▶ YOUR INSTRUCTIONS: All the records that follow need to be reproduced exactly. Omit the images.

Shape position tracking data
· · · · ·
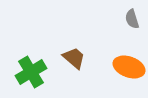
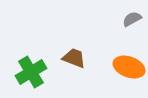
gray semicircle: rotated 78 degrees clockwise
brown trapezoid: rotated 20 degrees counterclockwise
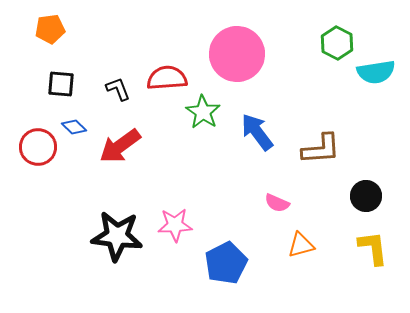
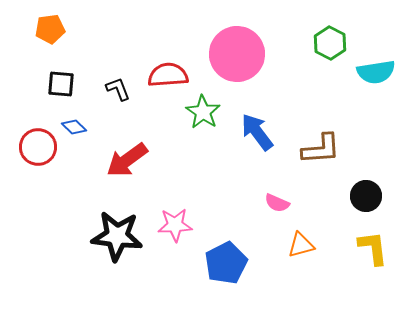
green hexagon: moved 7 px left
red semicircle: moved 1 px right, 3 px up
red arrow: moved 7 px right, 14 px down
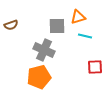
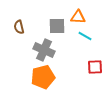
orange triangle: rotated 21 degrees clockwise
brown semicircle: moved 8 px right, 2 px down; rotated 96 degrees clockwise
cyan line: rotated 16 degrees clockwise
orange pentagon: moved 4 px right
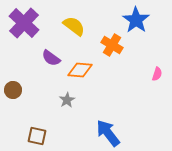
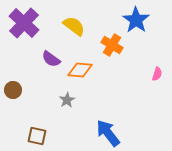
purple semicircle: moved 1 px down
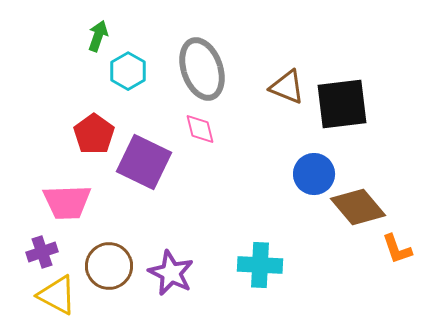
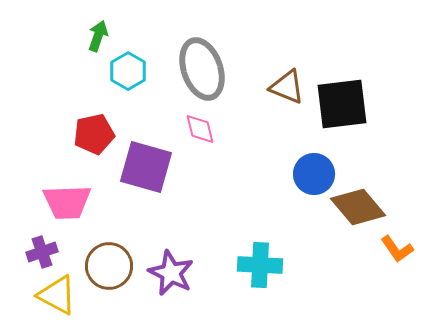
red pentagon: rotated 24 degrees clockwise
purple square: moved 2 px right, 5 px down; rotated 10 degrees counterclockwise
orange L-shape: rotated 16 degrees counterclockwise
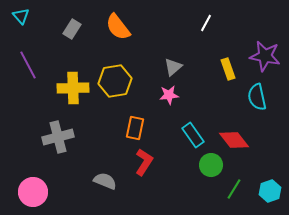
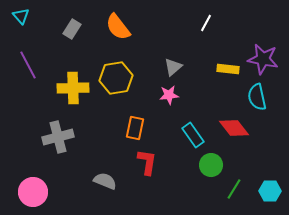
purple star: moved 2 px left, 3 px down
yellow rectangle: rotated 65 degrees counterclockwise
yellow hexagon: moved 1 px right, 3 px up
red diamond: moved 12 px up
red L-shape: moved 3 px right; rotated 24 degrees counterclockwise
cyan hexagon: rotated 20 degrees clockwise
· · · · ·
▶ RESULT OF THIS EXERCISE:
gray semicircle: rotated 78 degrees clockwise
brown trapezoid: rotated 20 degrees counterclockwise
green hexagon: moved 7 px left
red semicircle: moved 1 px right, 3 px up
red arrow: moved 7 px right, 14 px down
orange triangle: rotated 21 degrees clockwise
brown semicircle: moved 8 px right, 2 px down; rotated 96 degrees clockwise
cyan line: rotated 16 degrees clockwise
orange pentagon: moved 4 px right
purple semicircle: moved 1 px down
red pentagon: rotated 24 degrees clockwise
purple square: moved 2 px right, 5 px down; rotated 10 degrees counterclockwise
orange L-shape: rotated 16 degrees counterclockwise
purple star: moved 2 px left, 3 px down
yellow rectangle: rotated 65 degrees counterclockwise
yellow hexagon: moved 1 px right, 3 px up
red diamond: moved 12 px up
red L-shape: moved 3 px right; rotated 24 degrees counterclockwise
cyan hexagon: rotated 20 degrees clockwise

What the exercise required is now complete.